··· Data extract ···
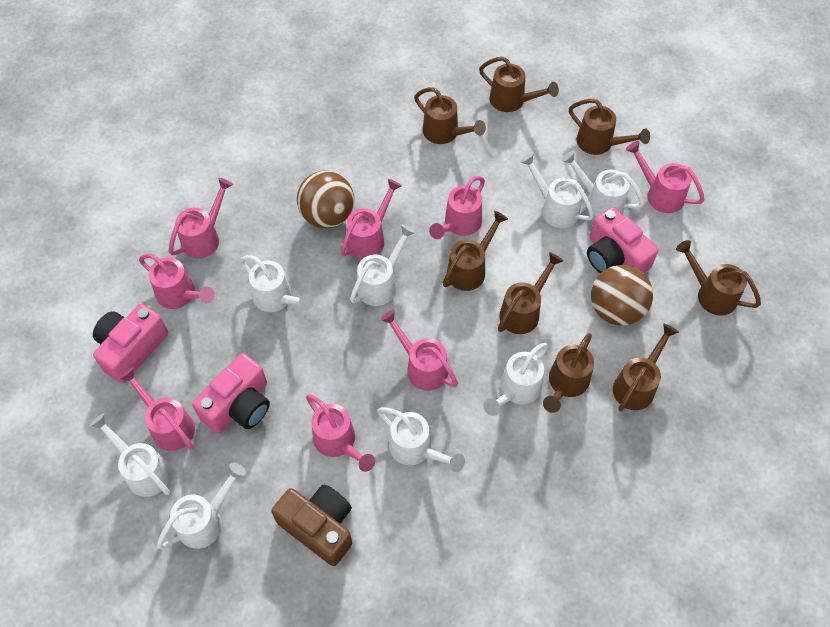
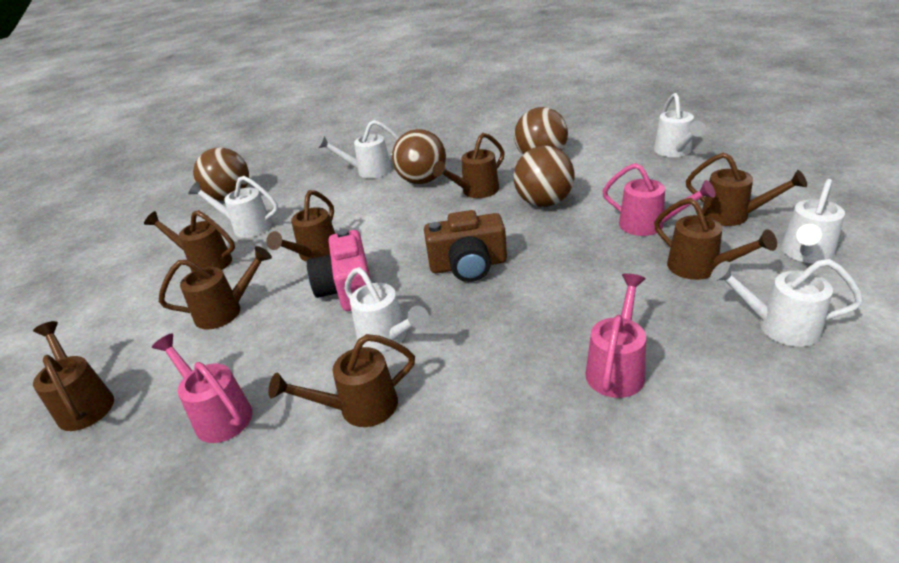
brown ball: 2 -> 4
pink camera: 3 -> 1
pink watering can: 8 -> 3
white watering can: 8 -> 6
···
Leave out the pictures, and write out all the remaining data above exactly.

brown ball: 2 -> 4
pink camera: 3 -> 1
pink watering can: 8 -> 3
white watering can: 8 -> 6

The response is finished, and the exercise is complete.